● **SHORT TASK**:
Copy the material below word for word. Start at its first line and stop after the line containing "coordinates (542, 145).", with both of those lines included.

++++ DATA SHOWN ++++

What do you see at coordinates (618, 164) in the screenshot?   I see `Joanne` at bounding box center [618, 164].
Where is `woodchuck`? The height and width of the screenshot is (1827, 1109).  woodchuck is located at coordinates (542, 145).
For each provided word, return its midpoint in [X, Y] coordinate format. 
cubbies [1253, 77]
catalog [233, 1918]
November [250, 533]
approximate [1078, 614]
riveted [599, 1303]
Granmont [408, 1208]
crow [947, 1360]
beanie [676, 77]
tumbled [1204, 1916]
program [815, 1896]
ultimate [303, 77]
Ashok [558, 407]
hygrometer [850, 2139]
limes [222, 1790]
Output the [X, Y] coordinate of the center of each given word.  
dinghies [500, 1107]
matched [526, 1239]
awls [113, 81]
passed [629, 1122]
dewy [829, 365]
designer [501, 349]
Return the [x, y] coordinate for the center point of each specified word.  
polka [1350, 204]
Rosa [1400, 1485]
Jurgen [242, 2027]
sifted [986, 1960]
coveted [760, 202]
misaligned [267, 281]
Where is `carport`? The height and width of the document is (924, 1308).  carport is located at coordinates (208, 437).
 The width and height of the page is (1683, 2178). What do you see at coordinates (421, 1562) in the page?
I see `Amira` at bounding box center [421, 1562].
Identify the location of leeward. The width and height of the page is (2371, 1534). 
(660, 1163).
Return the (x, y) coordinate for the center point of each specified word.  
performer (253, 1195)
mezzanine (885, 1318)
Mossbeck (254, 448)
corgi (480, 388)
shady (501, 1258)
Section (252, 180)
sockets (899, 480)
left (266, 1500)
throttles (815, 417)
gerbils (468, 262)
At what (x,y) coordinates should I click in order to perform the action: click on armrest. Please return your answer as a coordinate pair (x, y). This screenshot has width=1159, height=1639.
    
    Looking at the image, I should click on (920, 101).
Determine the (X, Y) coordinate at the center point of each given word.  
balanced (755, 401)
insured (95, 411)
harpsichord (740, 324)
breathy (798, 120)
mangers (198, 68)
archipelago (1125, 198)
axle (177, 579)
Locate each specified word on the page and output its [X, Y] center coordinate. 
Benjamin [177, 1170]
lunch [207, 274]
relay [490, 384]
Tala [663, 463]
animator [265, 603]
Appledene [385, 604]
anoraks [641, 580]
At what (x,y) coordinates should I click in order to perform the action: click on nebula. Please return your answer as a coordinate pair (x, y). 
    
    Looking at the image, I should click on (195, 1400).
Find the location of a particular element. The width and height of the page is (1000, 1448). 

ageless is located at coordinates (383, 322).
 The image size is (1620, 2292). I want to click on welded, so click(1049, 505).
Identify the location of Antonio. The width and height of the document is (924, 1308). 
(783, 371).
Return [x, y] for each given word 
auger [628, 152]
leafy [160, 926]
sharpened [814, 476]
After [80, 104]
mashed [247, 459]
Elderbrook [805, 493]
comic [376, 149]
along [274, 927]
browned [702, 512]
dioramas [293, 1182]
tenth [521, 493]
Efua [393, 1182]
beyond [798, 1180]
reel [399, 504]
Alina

++++

● **FULL OUTPUT**:
What do you see at coordinates (618, 164) in the screenshot?   I see `Joanne` at bounding box center [618, 164].
Where is `woodchuck`? The height and width of the screenshot is (1827, 1109).  woodchuck is located at coordinates (542, 145).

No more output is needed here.